§ WHAT THE TASK REQUIRES:
Make a word-for-word copy of the entries below from their first line through the line with "Winsa: [251,32,292,73] ->", and add nothing.

[Coordinate change listings]

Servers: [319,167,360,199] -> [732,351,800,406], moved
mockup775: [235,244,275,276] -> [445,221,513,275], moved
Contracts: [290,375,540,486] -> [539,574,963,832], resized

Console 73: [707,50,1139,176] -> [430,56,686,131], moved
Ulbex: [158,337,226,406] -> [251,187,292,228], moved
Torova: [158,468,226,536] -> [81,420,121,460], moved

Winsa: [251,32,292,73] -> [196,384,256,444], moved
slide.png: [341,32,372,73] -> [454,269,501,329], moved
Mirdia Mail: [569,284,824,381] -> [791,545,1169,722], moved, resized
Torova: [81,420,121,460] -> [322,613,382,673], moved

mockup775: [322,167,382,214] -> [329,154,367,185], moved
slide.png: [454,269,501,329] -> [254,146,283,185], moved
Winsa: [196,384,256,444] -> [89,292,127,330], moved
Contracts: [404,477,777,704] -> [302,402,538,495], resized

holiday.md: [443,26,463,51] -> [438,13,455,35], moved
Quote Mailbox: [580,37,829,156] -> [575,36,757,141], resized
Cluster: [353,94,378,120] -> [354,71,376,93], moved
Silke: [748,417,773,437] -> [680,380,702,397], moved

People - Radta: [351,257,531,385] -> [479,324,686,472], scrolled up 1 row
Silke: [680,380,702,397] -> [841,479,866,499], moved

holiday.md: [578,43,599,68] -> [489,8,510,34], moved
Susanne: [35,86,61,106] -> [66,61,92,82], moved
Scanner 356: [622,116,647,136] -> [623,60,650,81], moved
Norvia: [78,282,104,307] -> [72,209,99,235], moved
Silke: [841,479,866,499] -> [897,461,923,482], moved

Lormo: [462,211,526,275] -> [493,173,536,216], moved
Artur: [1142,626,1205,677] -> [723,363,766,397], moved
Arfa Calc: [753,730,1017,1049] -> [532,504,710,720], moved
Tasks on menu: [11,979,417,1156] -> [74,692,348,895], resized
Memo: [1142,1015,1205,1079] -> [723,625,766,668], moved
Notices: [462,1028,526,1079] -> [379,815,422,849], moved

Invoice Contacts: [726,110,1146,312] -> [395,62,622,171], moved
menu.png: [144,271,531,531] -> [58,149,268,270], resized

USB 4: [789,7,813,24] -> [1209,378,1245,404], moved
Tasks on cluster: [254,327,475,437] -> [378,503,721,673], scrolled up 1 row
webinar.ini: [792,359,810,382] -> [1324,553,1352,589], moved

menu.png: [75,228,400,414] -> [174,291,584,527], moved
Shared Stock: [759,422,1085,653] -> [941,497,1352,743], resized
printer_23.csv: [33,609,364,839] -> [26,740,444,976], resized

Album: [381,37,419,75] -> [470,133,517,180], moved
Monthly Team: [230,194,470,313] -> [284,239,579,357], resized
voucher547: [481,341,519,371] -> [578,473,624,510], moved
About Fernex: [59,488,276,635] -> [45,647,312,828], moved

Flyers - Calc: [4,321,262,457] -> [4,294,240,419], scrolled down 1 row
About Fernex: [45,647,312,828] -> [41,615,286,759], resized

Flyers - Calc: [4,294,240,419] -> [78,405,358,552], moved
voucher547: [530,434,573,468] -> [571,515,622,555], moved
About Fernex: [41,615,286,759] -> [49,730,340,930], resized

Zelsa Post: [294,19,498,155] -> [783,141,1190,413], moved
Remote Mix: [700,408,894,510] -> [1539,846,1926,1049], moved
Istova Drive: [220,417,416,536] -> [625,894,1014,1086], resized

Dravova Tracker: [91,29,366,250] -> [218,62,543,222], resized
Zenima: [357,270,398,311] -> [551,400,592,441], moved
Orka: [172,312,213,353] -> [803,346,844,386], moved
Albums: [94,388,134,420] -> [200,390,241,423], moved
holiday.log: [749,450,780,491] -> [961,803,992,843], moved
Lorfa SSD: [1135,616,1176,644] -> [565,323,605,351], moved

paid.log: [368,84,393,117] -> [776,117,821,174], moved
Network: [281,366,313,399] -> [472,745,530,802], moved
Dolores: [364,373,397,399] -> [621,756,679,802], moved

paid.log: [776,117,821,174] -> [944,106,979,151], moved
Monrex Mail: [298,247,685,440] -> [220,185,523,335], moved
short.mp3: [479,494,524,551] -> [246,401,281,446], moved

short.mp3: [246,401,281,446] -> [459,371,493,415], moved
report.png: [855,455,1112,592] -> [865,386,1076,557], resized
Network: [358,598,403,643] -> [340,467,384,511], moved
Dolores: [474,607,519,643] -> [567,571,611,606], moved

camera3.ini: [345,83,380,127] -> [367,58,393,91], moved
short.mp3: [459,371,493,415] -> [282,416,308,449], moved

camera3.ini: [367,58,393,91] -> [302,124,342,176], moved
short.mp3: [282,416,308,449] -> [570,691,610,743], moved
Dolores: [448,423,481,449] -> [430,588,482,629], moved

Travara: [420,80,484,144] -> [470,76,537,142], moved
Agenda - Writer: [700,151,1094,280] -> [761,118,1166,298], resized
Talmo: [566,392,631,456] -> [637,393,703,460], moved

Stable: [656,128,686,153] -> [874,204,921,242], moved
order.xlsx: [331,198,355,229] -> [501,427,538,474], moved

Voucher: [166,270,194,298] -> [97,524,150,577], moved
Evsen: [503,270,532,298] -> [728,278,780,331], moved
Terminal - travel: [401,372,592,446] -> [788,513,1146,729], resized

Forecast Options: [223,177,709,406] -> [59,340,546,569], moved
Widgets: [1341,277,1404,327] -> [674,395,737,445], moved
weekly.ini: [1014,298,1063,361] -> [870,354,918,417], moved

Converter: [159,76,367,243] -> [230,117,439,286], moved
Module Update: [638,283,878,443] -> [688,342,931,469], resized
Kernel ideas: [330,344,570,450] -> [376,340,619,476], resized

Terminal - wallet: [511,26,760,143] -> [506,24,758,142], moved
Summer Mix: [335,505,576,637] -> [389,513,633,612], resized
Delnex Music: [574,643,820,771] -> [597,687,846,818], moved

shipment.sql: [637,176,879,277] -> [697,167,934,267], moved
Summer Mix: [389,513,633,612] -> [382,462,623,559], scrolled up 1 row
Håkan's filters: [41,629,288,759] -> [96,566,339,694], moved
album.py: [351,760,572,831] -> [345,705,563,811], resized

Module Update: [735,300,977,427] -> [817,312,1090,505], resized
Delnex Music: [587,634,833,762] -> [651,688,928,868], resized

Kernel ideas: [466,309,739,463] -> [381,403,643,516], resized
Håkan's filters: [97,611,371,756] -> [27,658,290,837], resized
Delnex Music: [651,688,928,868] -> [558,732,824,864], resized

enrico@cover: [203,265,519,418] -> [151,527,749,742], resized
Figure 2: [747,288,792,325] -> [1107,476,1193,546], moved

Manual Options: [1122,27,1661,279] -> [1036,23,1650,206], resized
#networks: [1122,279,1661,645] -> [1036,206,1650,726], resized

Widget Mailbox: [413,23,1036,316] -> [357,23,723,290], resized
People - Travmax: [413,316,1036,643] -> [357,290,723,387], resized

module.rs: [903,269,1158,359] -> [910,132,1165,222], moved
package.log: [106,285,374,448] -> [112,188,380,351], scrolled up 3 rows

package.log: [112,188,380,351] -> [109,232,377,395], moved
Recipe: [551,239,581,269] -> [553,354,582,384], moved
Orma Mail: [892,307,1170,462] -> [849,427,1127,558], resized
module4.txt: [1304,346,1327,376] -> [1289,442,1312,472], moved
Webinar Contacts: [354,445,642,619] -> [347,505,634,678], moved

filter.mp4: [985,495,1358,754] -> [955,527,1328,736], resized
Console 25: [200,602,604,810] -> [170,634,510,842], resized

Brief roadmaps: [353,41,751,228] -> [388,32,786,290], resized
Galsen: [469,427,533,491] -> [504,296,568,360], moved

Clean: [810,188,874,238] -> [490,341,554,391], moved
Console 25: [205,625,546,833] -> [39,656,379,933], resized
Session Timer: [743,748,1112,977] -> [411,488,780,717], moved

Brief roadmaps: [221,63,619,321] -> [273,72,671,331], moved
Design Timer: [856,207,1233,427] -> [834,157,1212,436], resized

§ RESULT FOR THIS EXERCISE:
Servers: [319,167,360,199] -> [732,351,800,406], moved
mockup775: [235,244,275,276] -> [445,221,513,275], moved
Contracts: [290,375,540,486] -> [539,574,963,832], resized

Console 73: [707,50,1139,176] -> [430,56,686,131], moved
Ulbex: [158,337,226,406] -> [251,187,292,228], moved
Torova: [158,468,226,536] -> [81,420,121,460], moved

Winsa: [251,32,292,73] -> [196,384,256,444], moved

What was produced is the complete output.